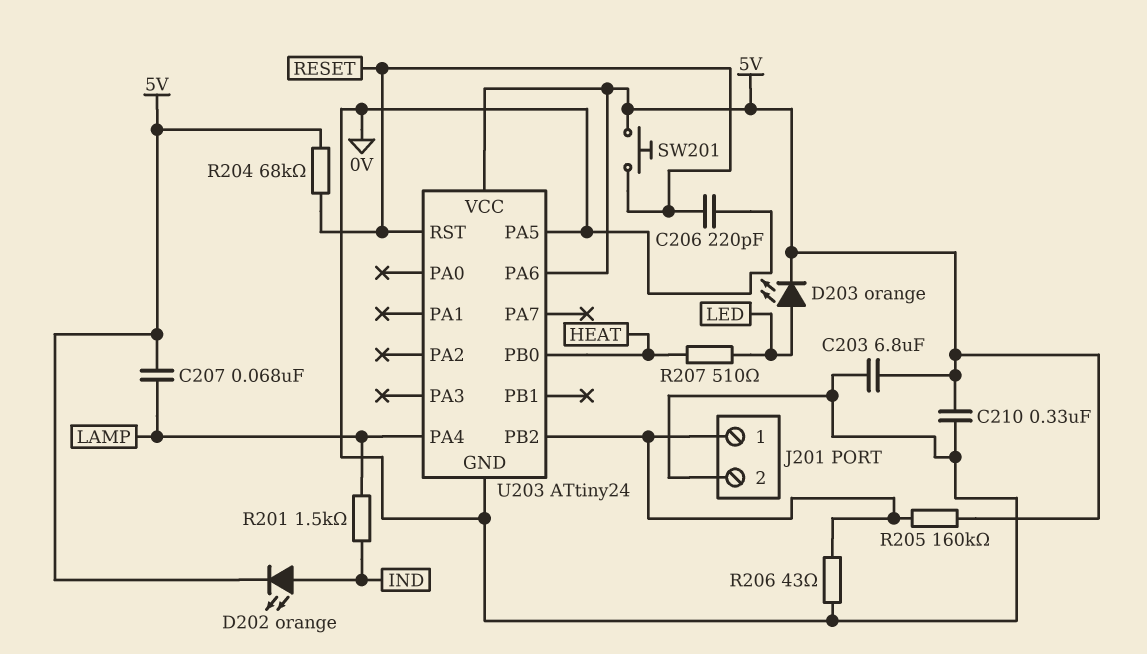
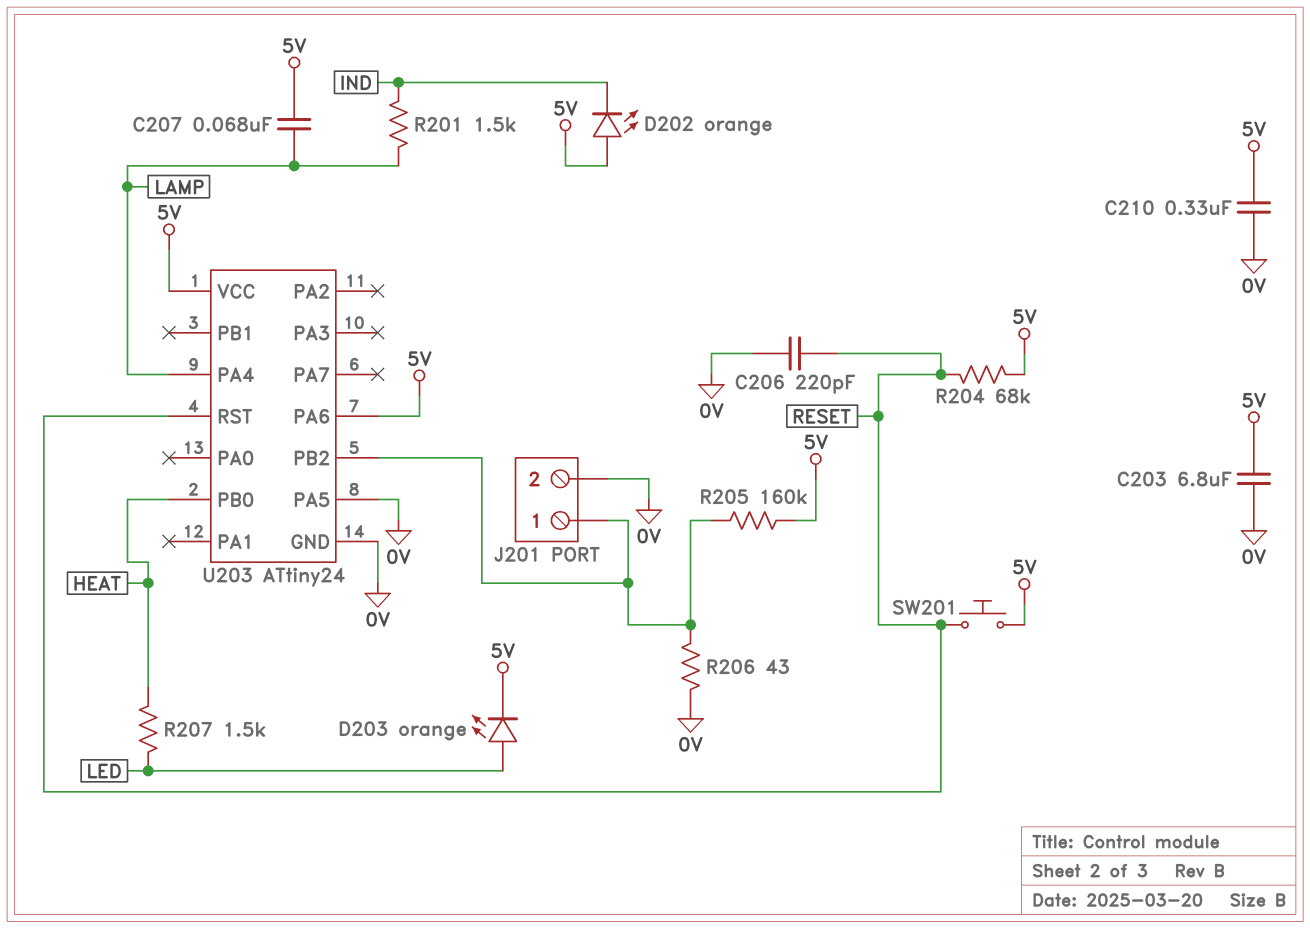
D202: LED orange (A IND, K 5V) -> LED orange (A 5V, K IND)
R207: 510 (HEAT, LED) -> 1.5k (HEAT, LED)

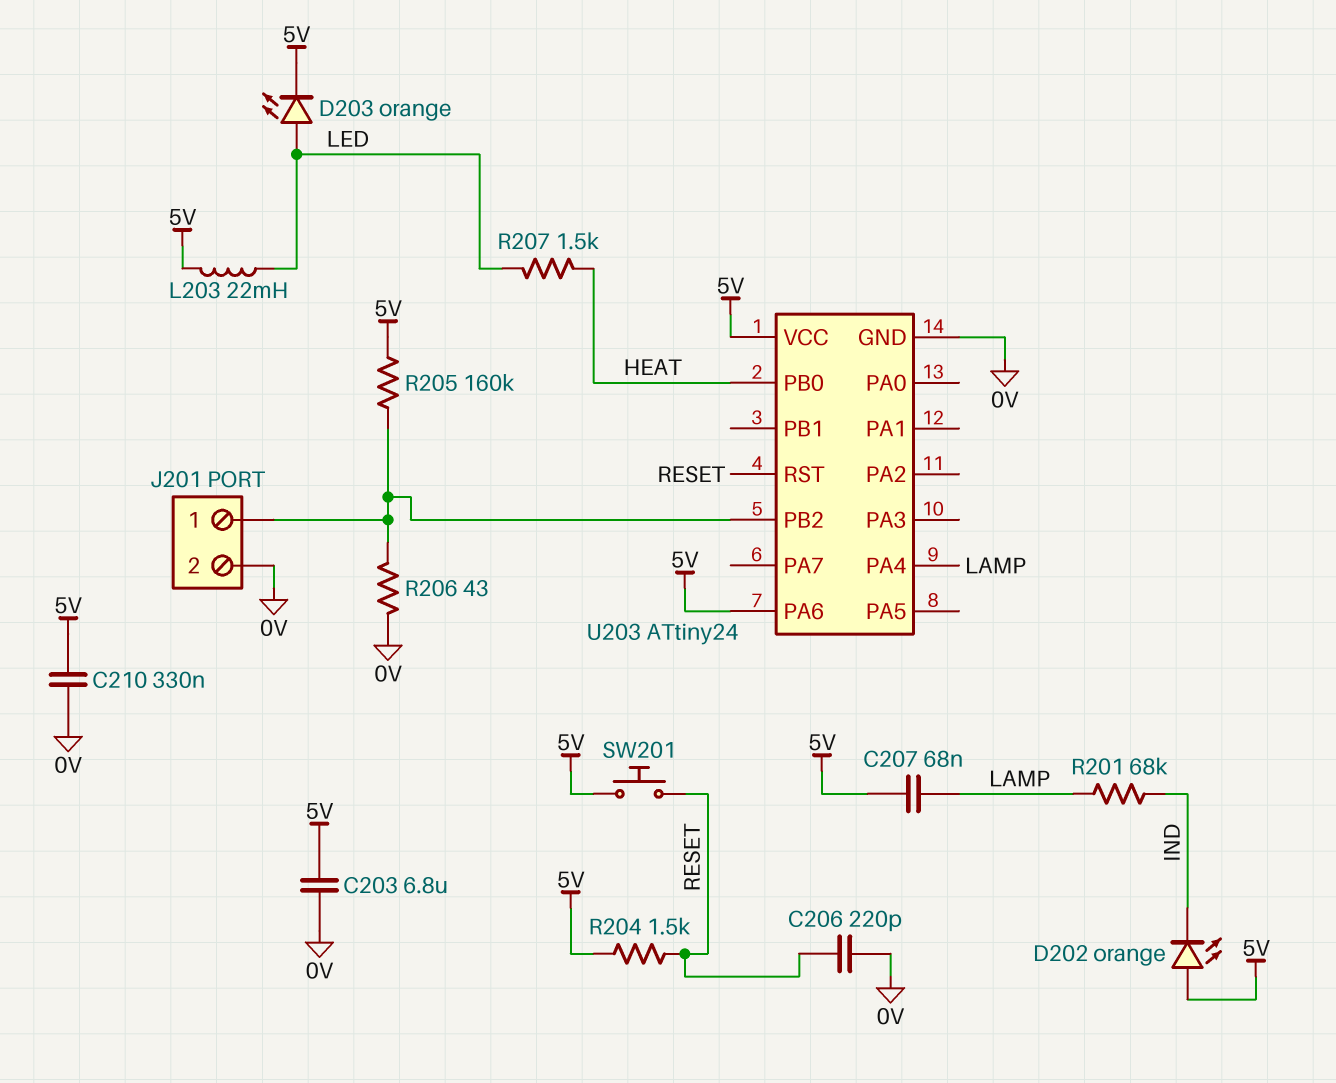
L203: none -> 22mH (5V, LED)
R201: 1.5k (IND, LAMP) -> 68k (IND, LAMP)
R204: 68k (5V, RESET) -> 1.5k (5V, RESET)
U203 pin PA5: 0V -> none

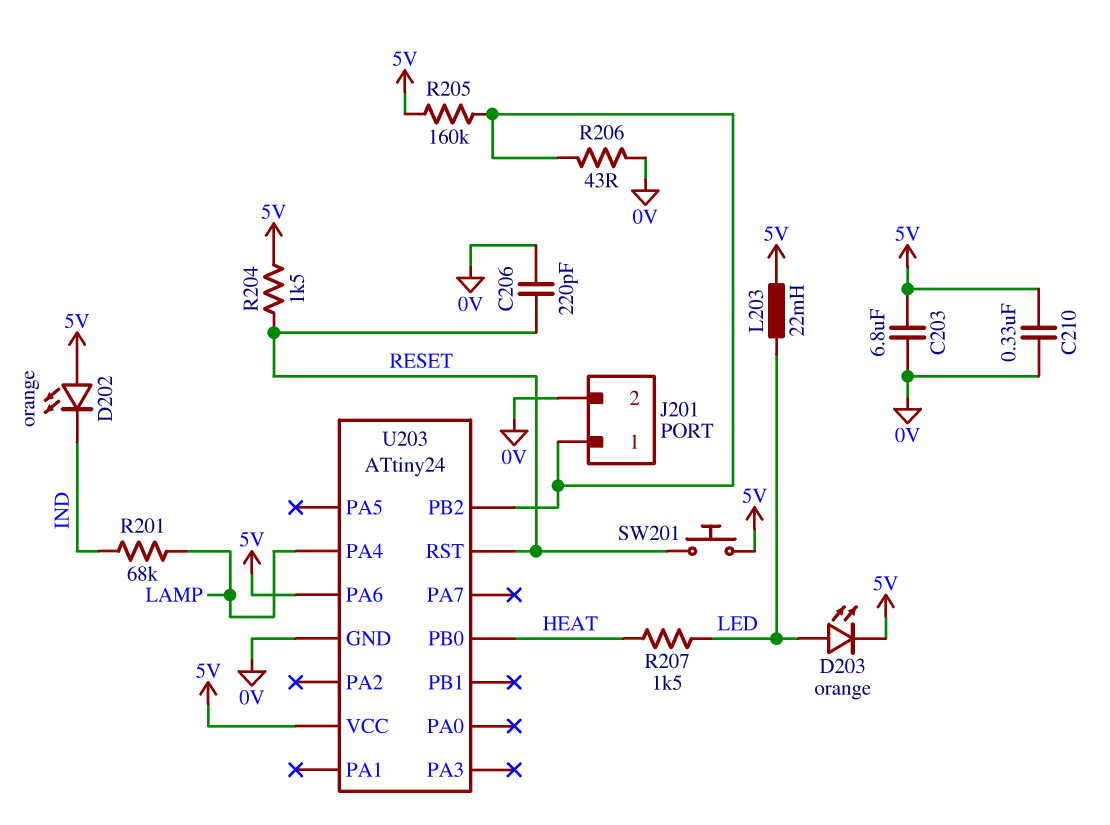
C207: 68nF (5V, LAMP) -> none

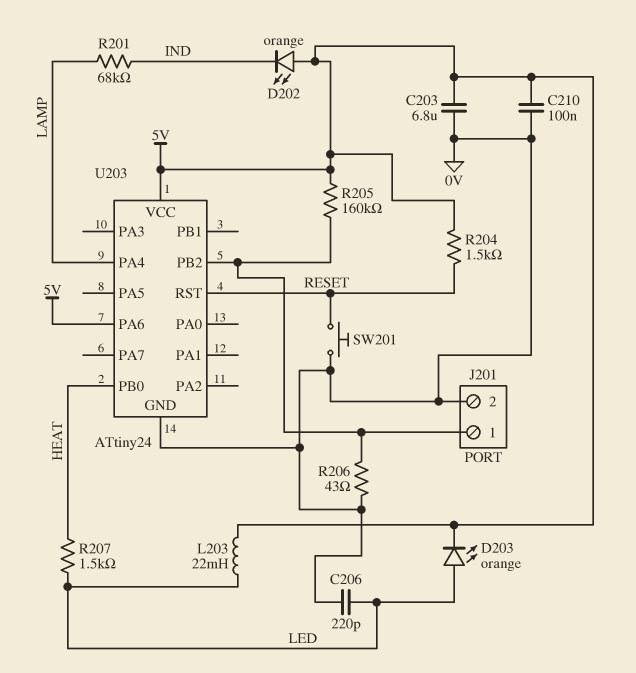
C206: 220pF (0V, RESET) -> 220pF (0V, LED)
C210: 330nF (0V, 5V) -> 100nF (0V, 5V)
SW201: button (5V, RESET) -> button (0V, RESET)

-*-

**Prompt:** Leaving every picture aside, transcribe exactly the lines from the one that contains "C207: 68nF (5V, LAMP) -> none" through the final line of the listing above, inclusive.

**Solution to the problem:**
C207: 68nF (5V, LAMP) -> none

C206: 220pF (0V, RESET) -> 220pF (0V, LED)
C210: 330nF (0V, 5V) -> 100nF (0V, 5V)
SW201: button (5V, RESET) -> button (0V, RESET)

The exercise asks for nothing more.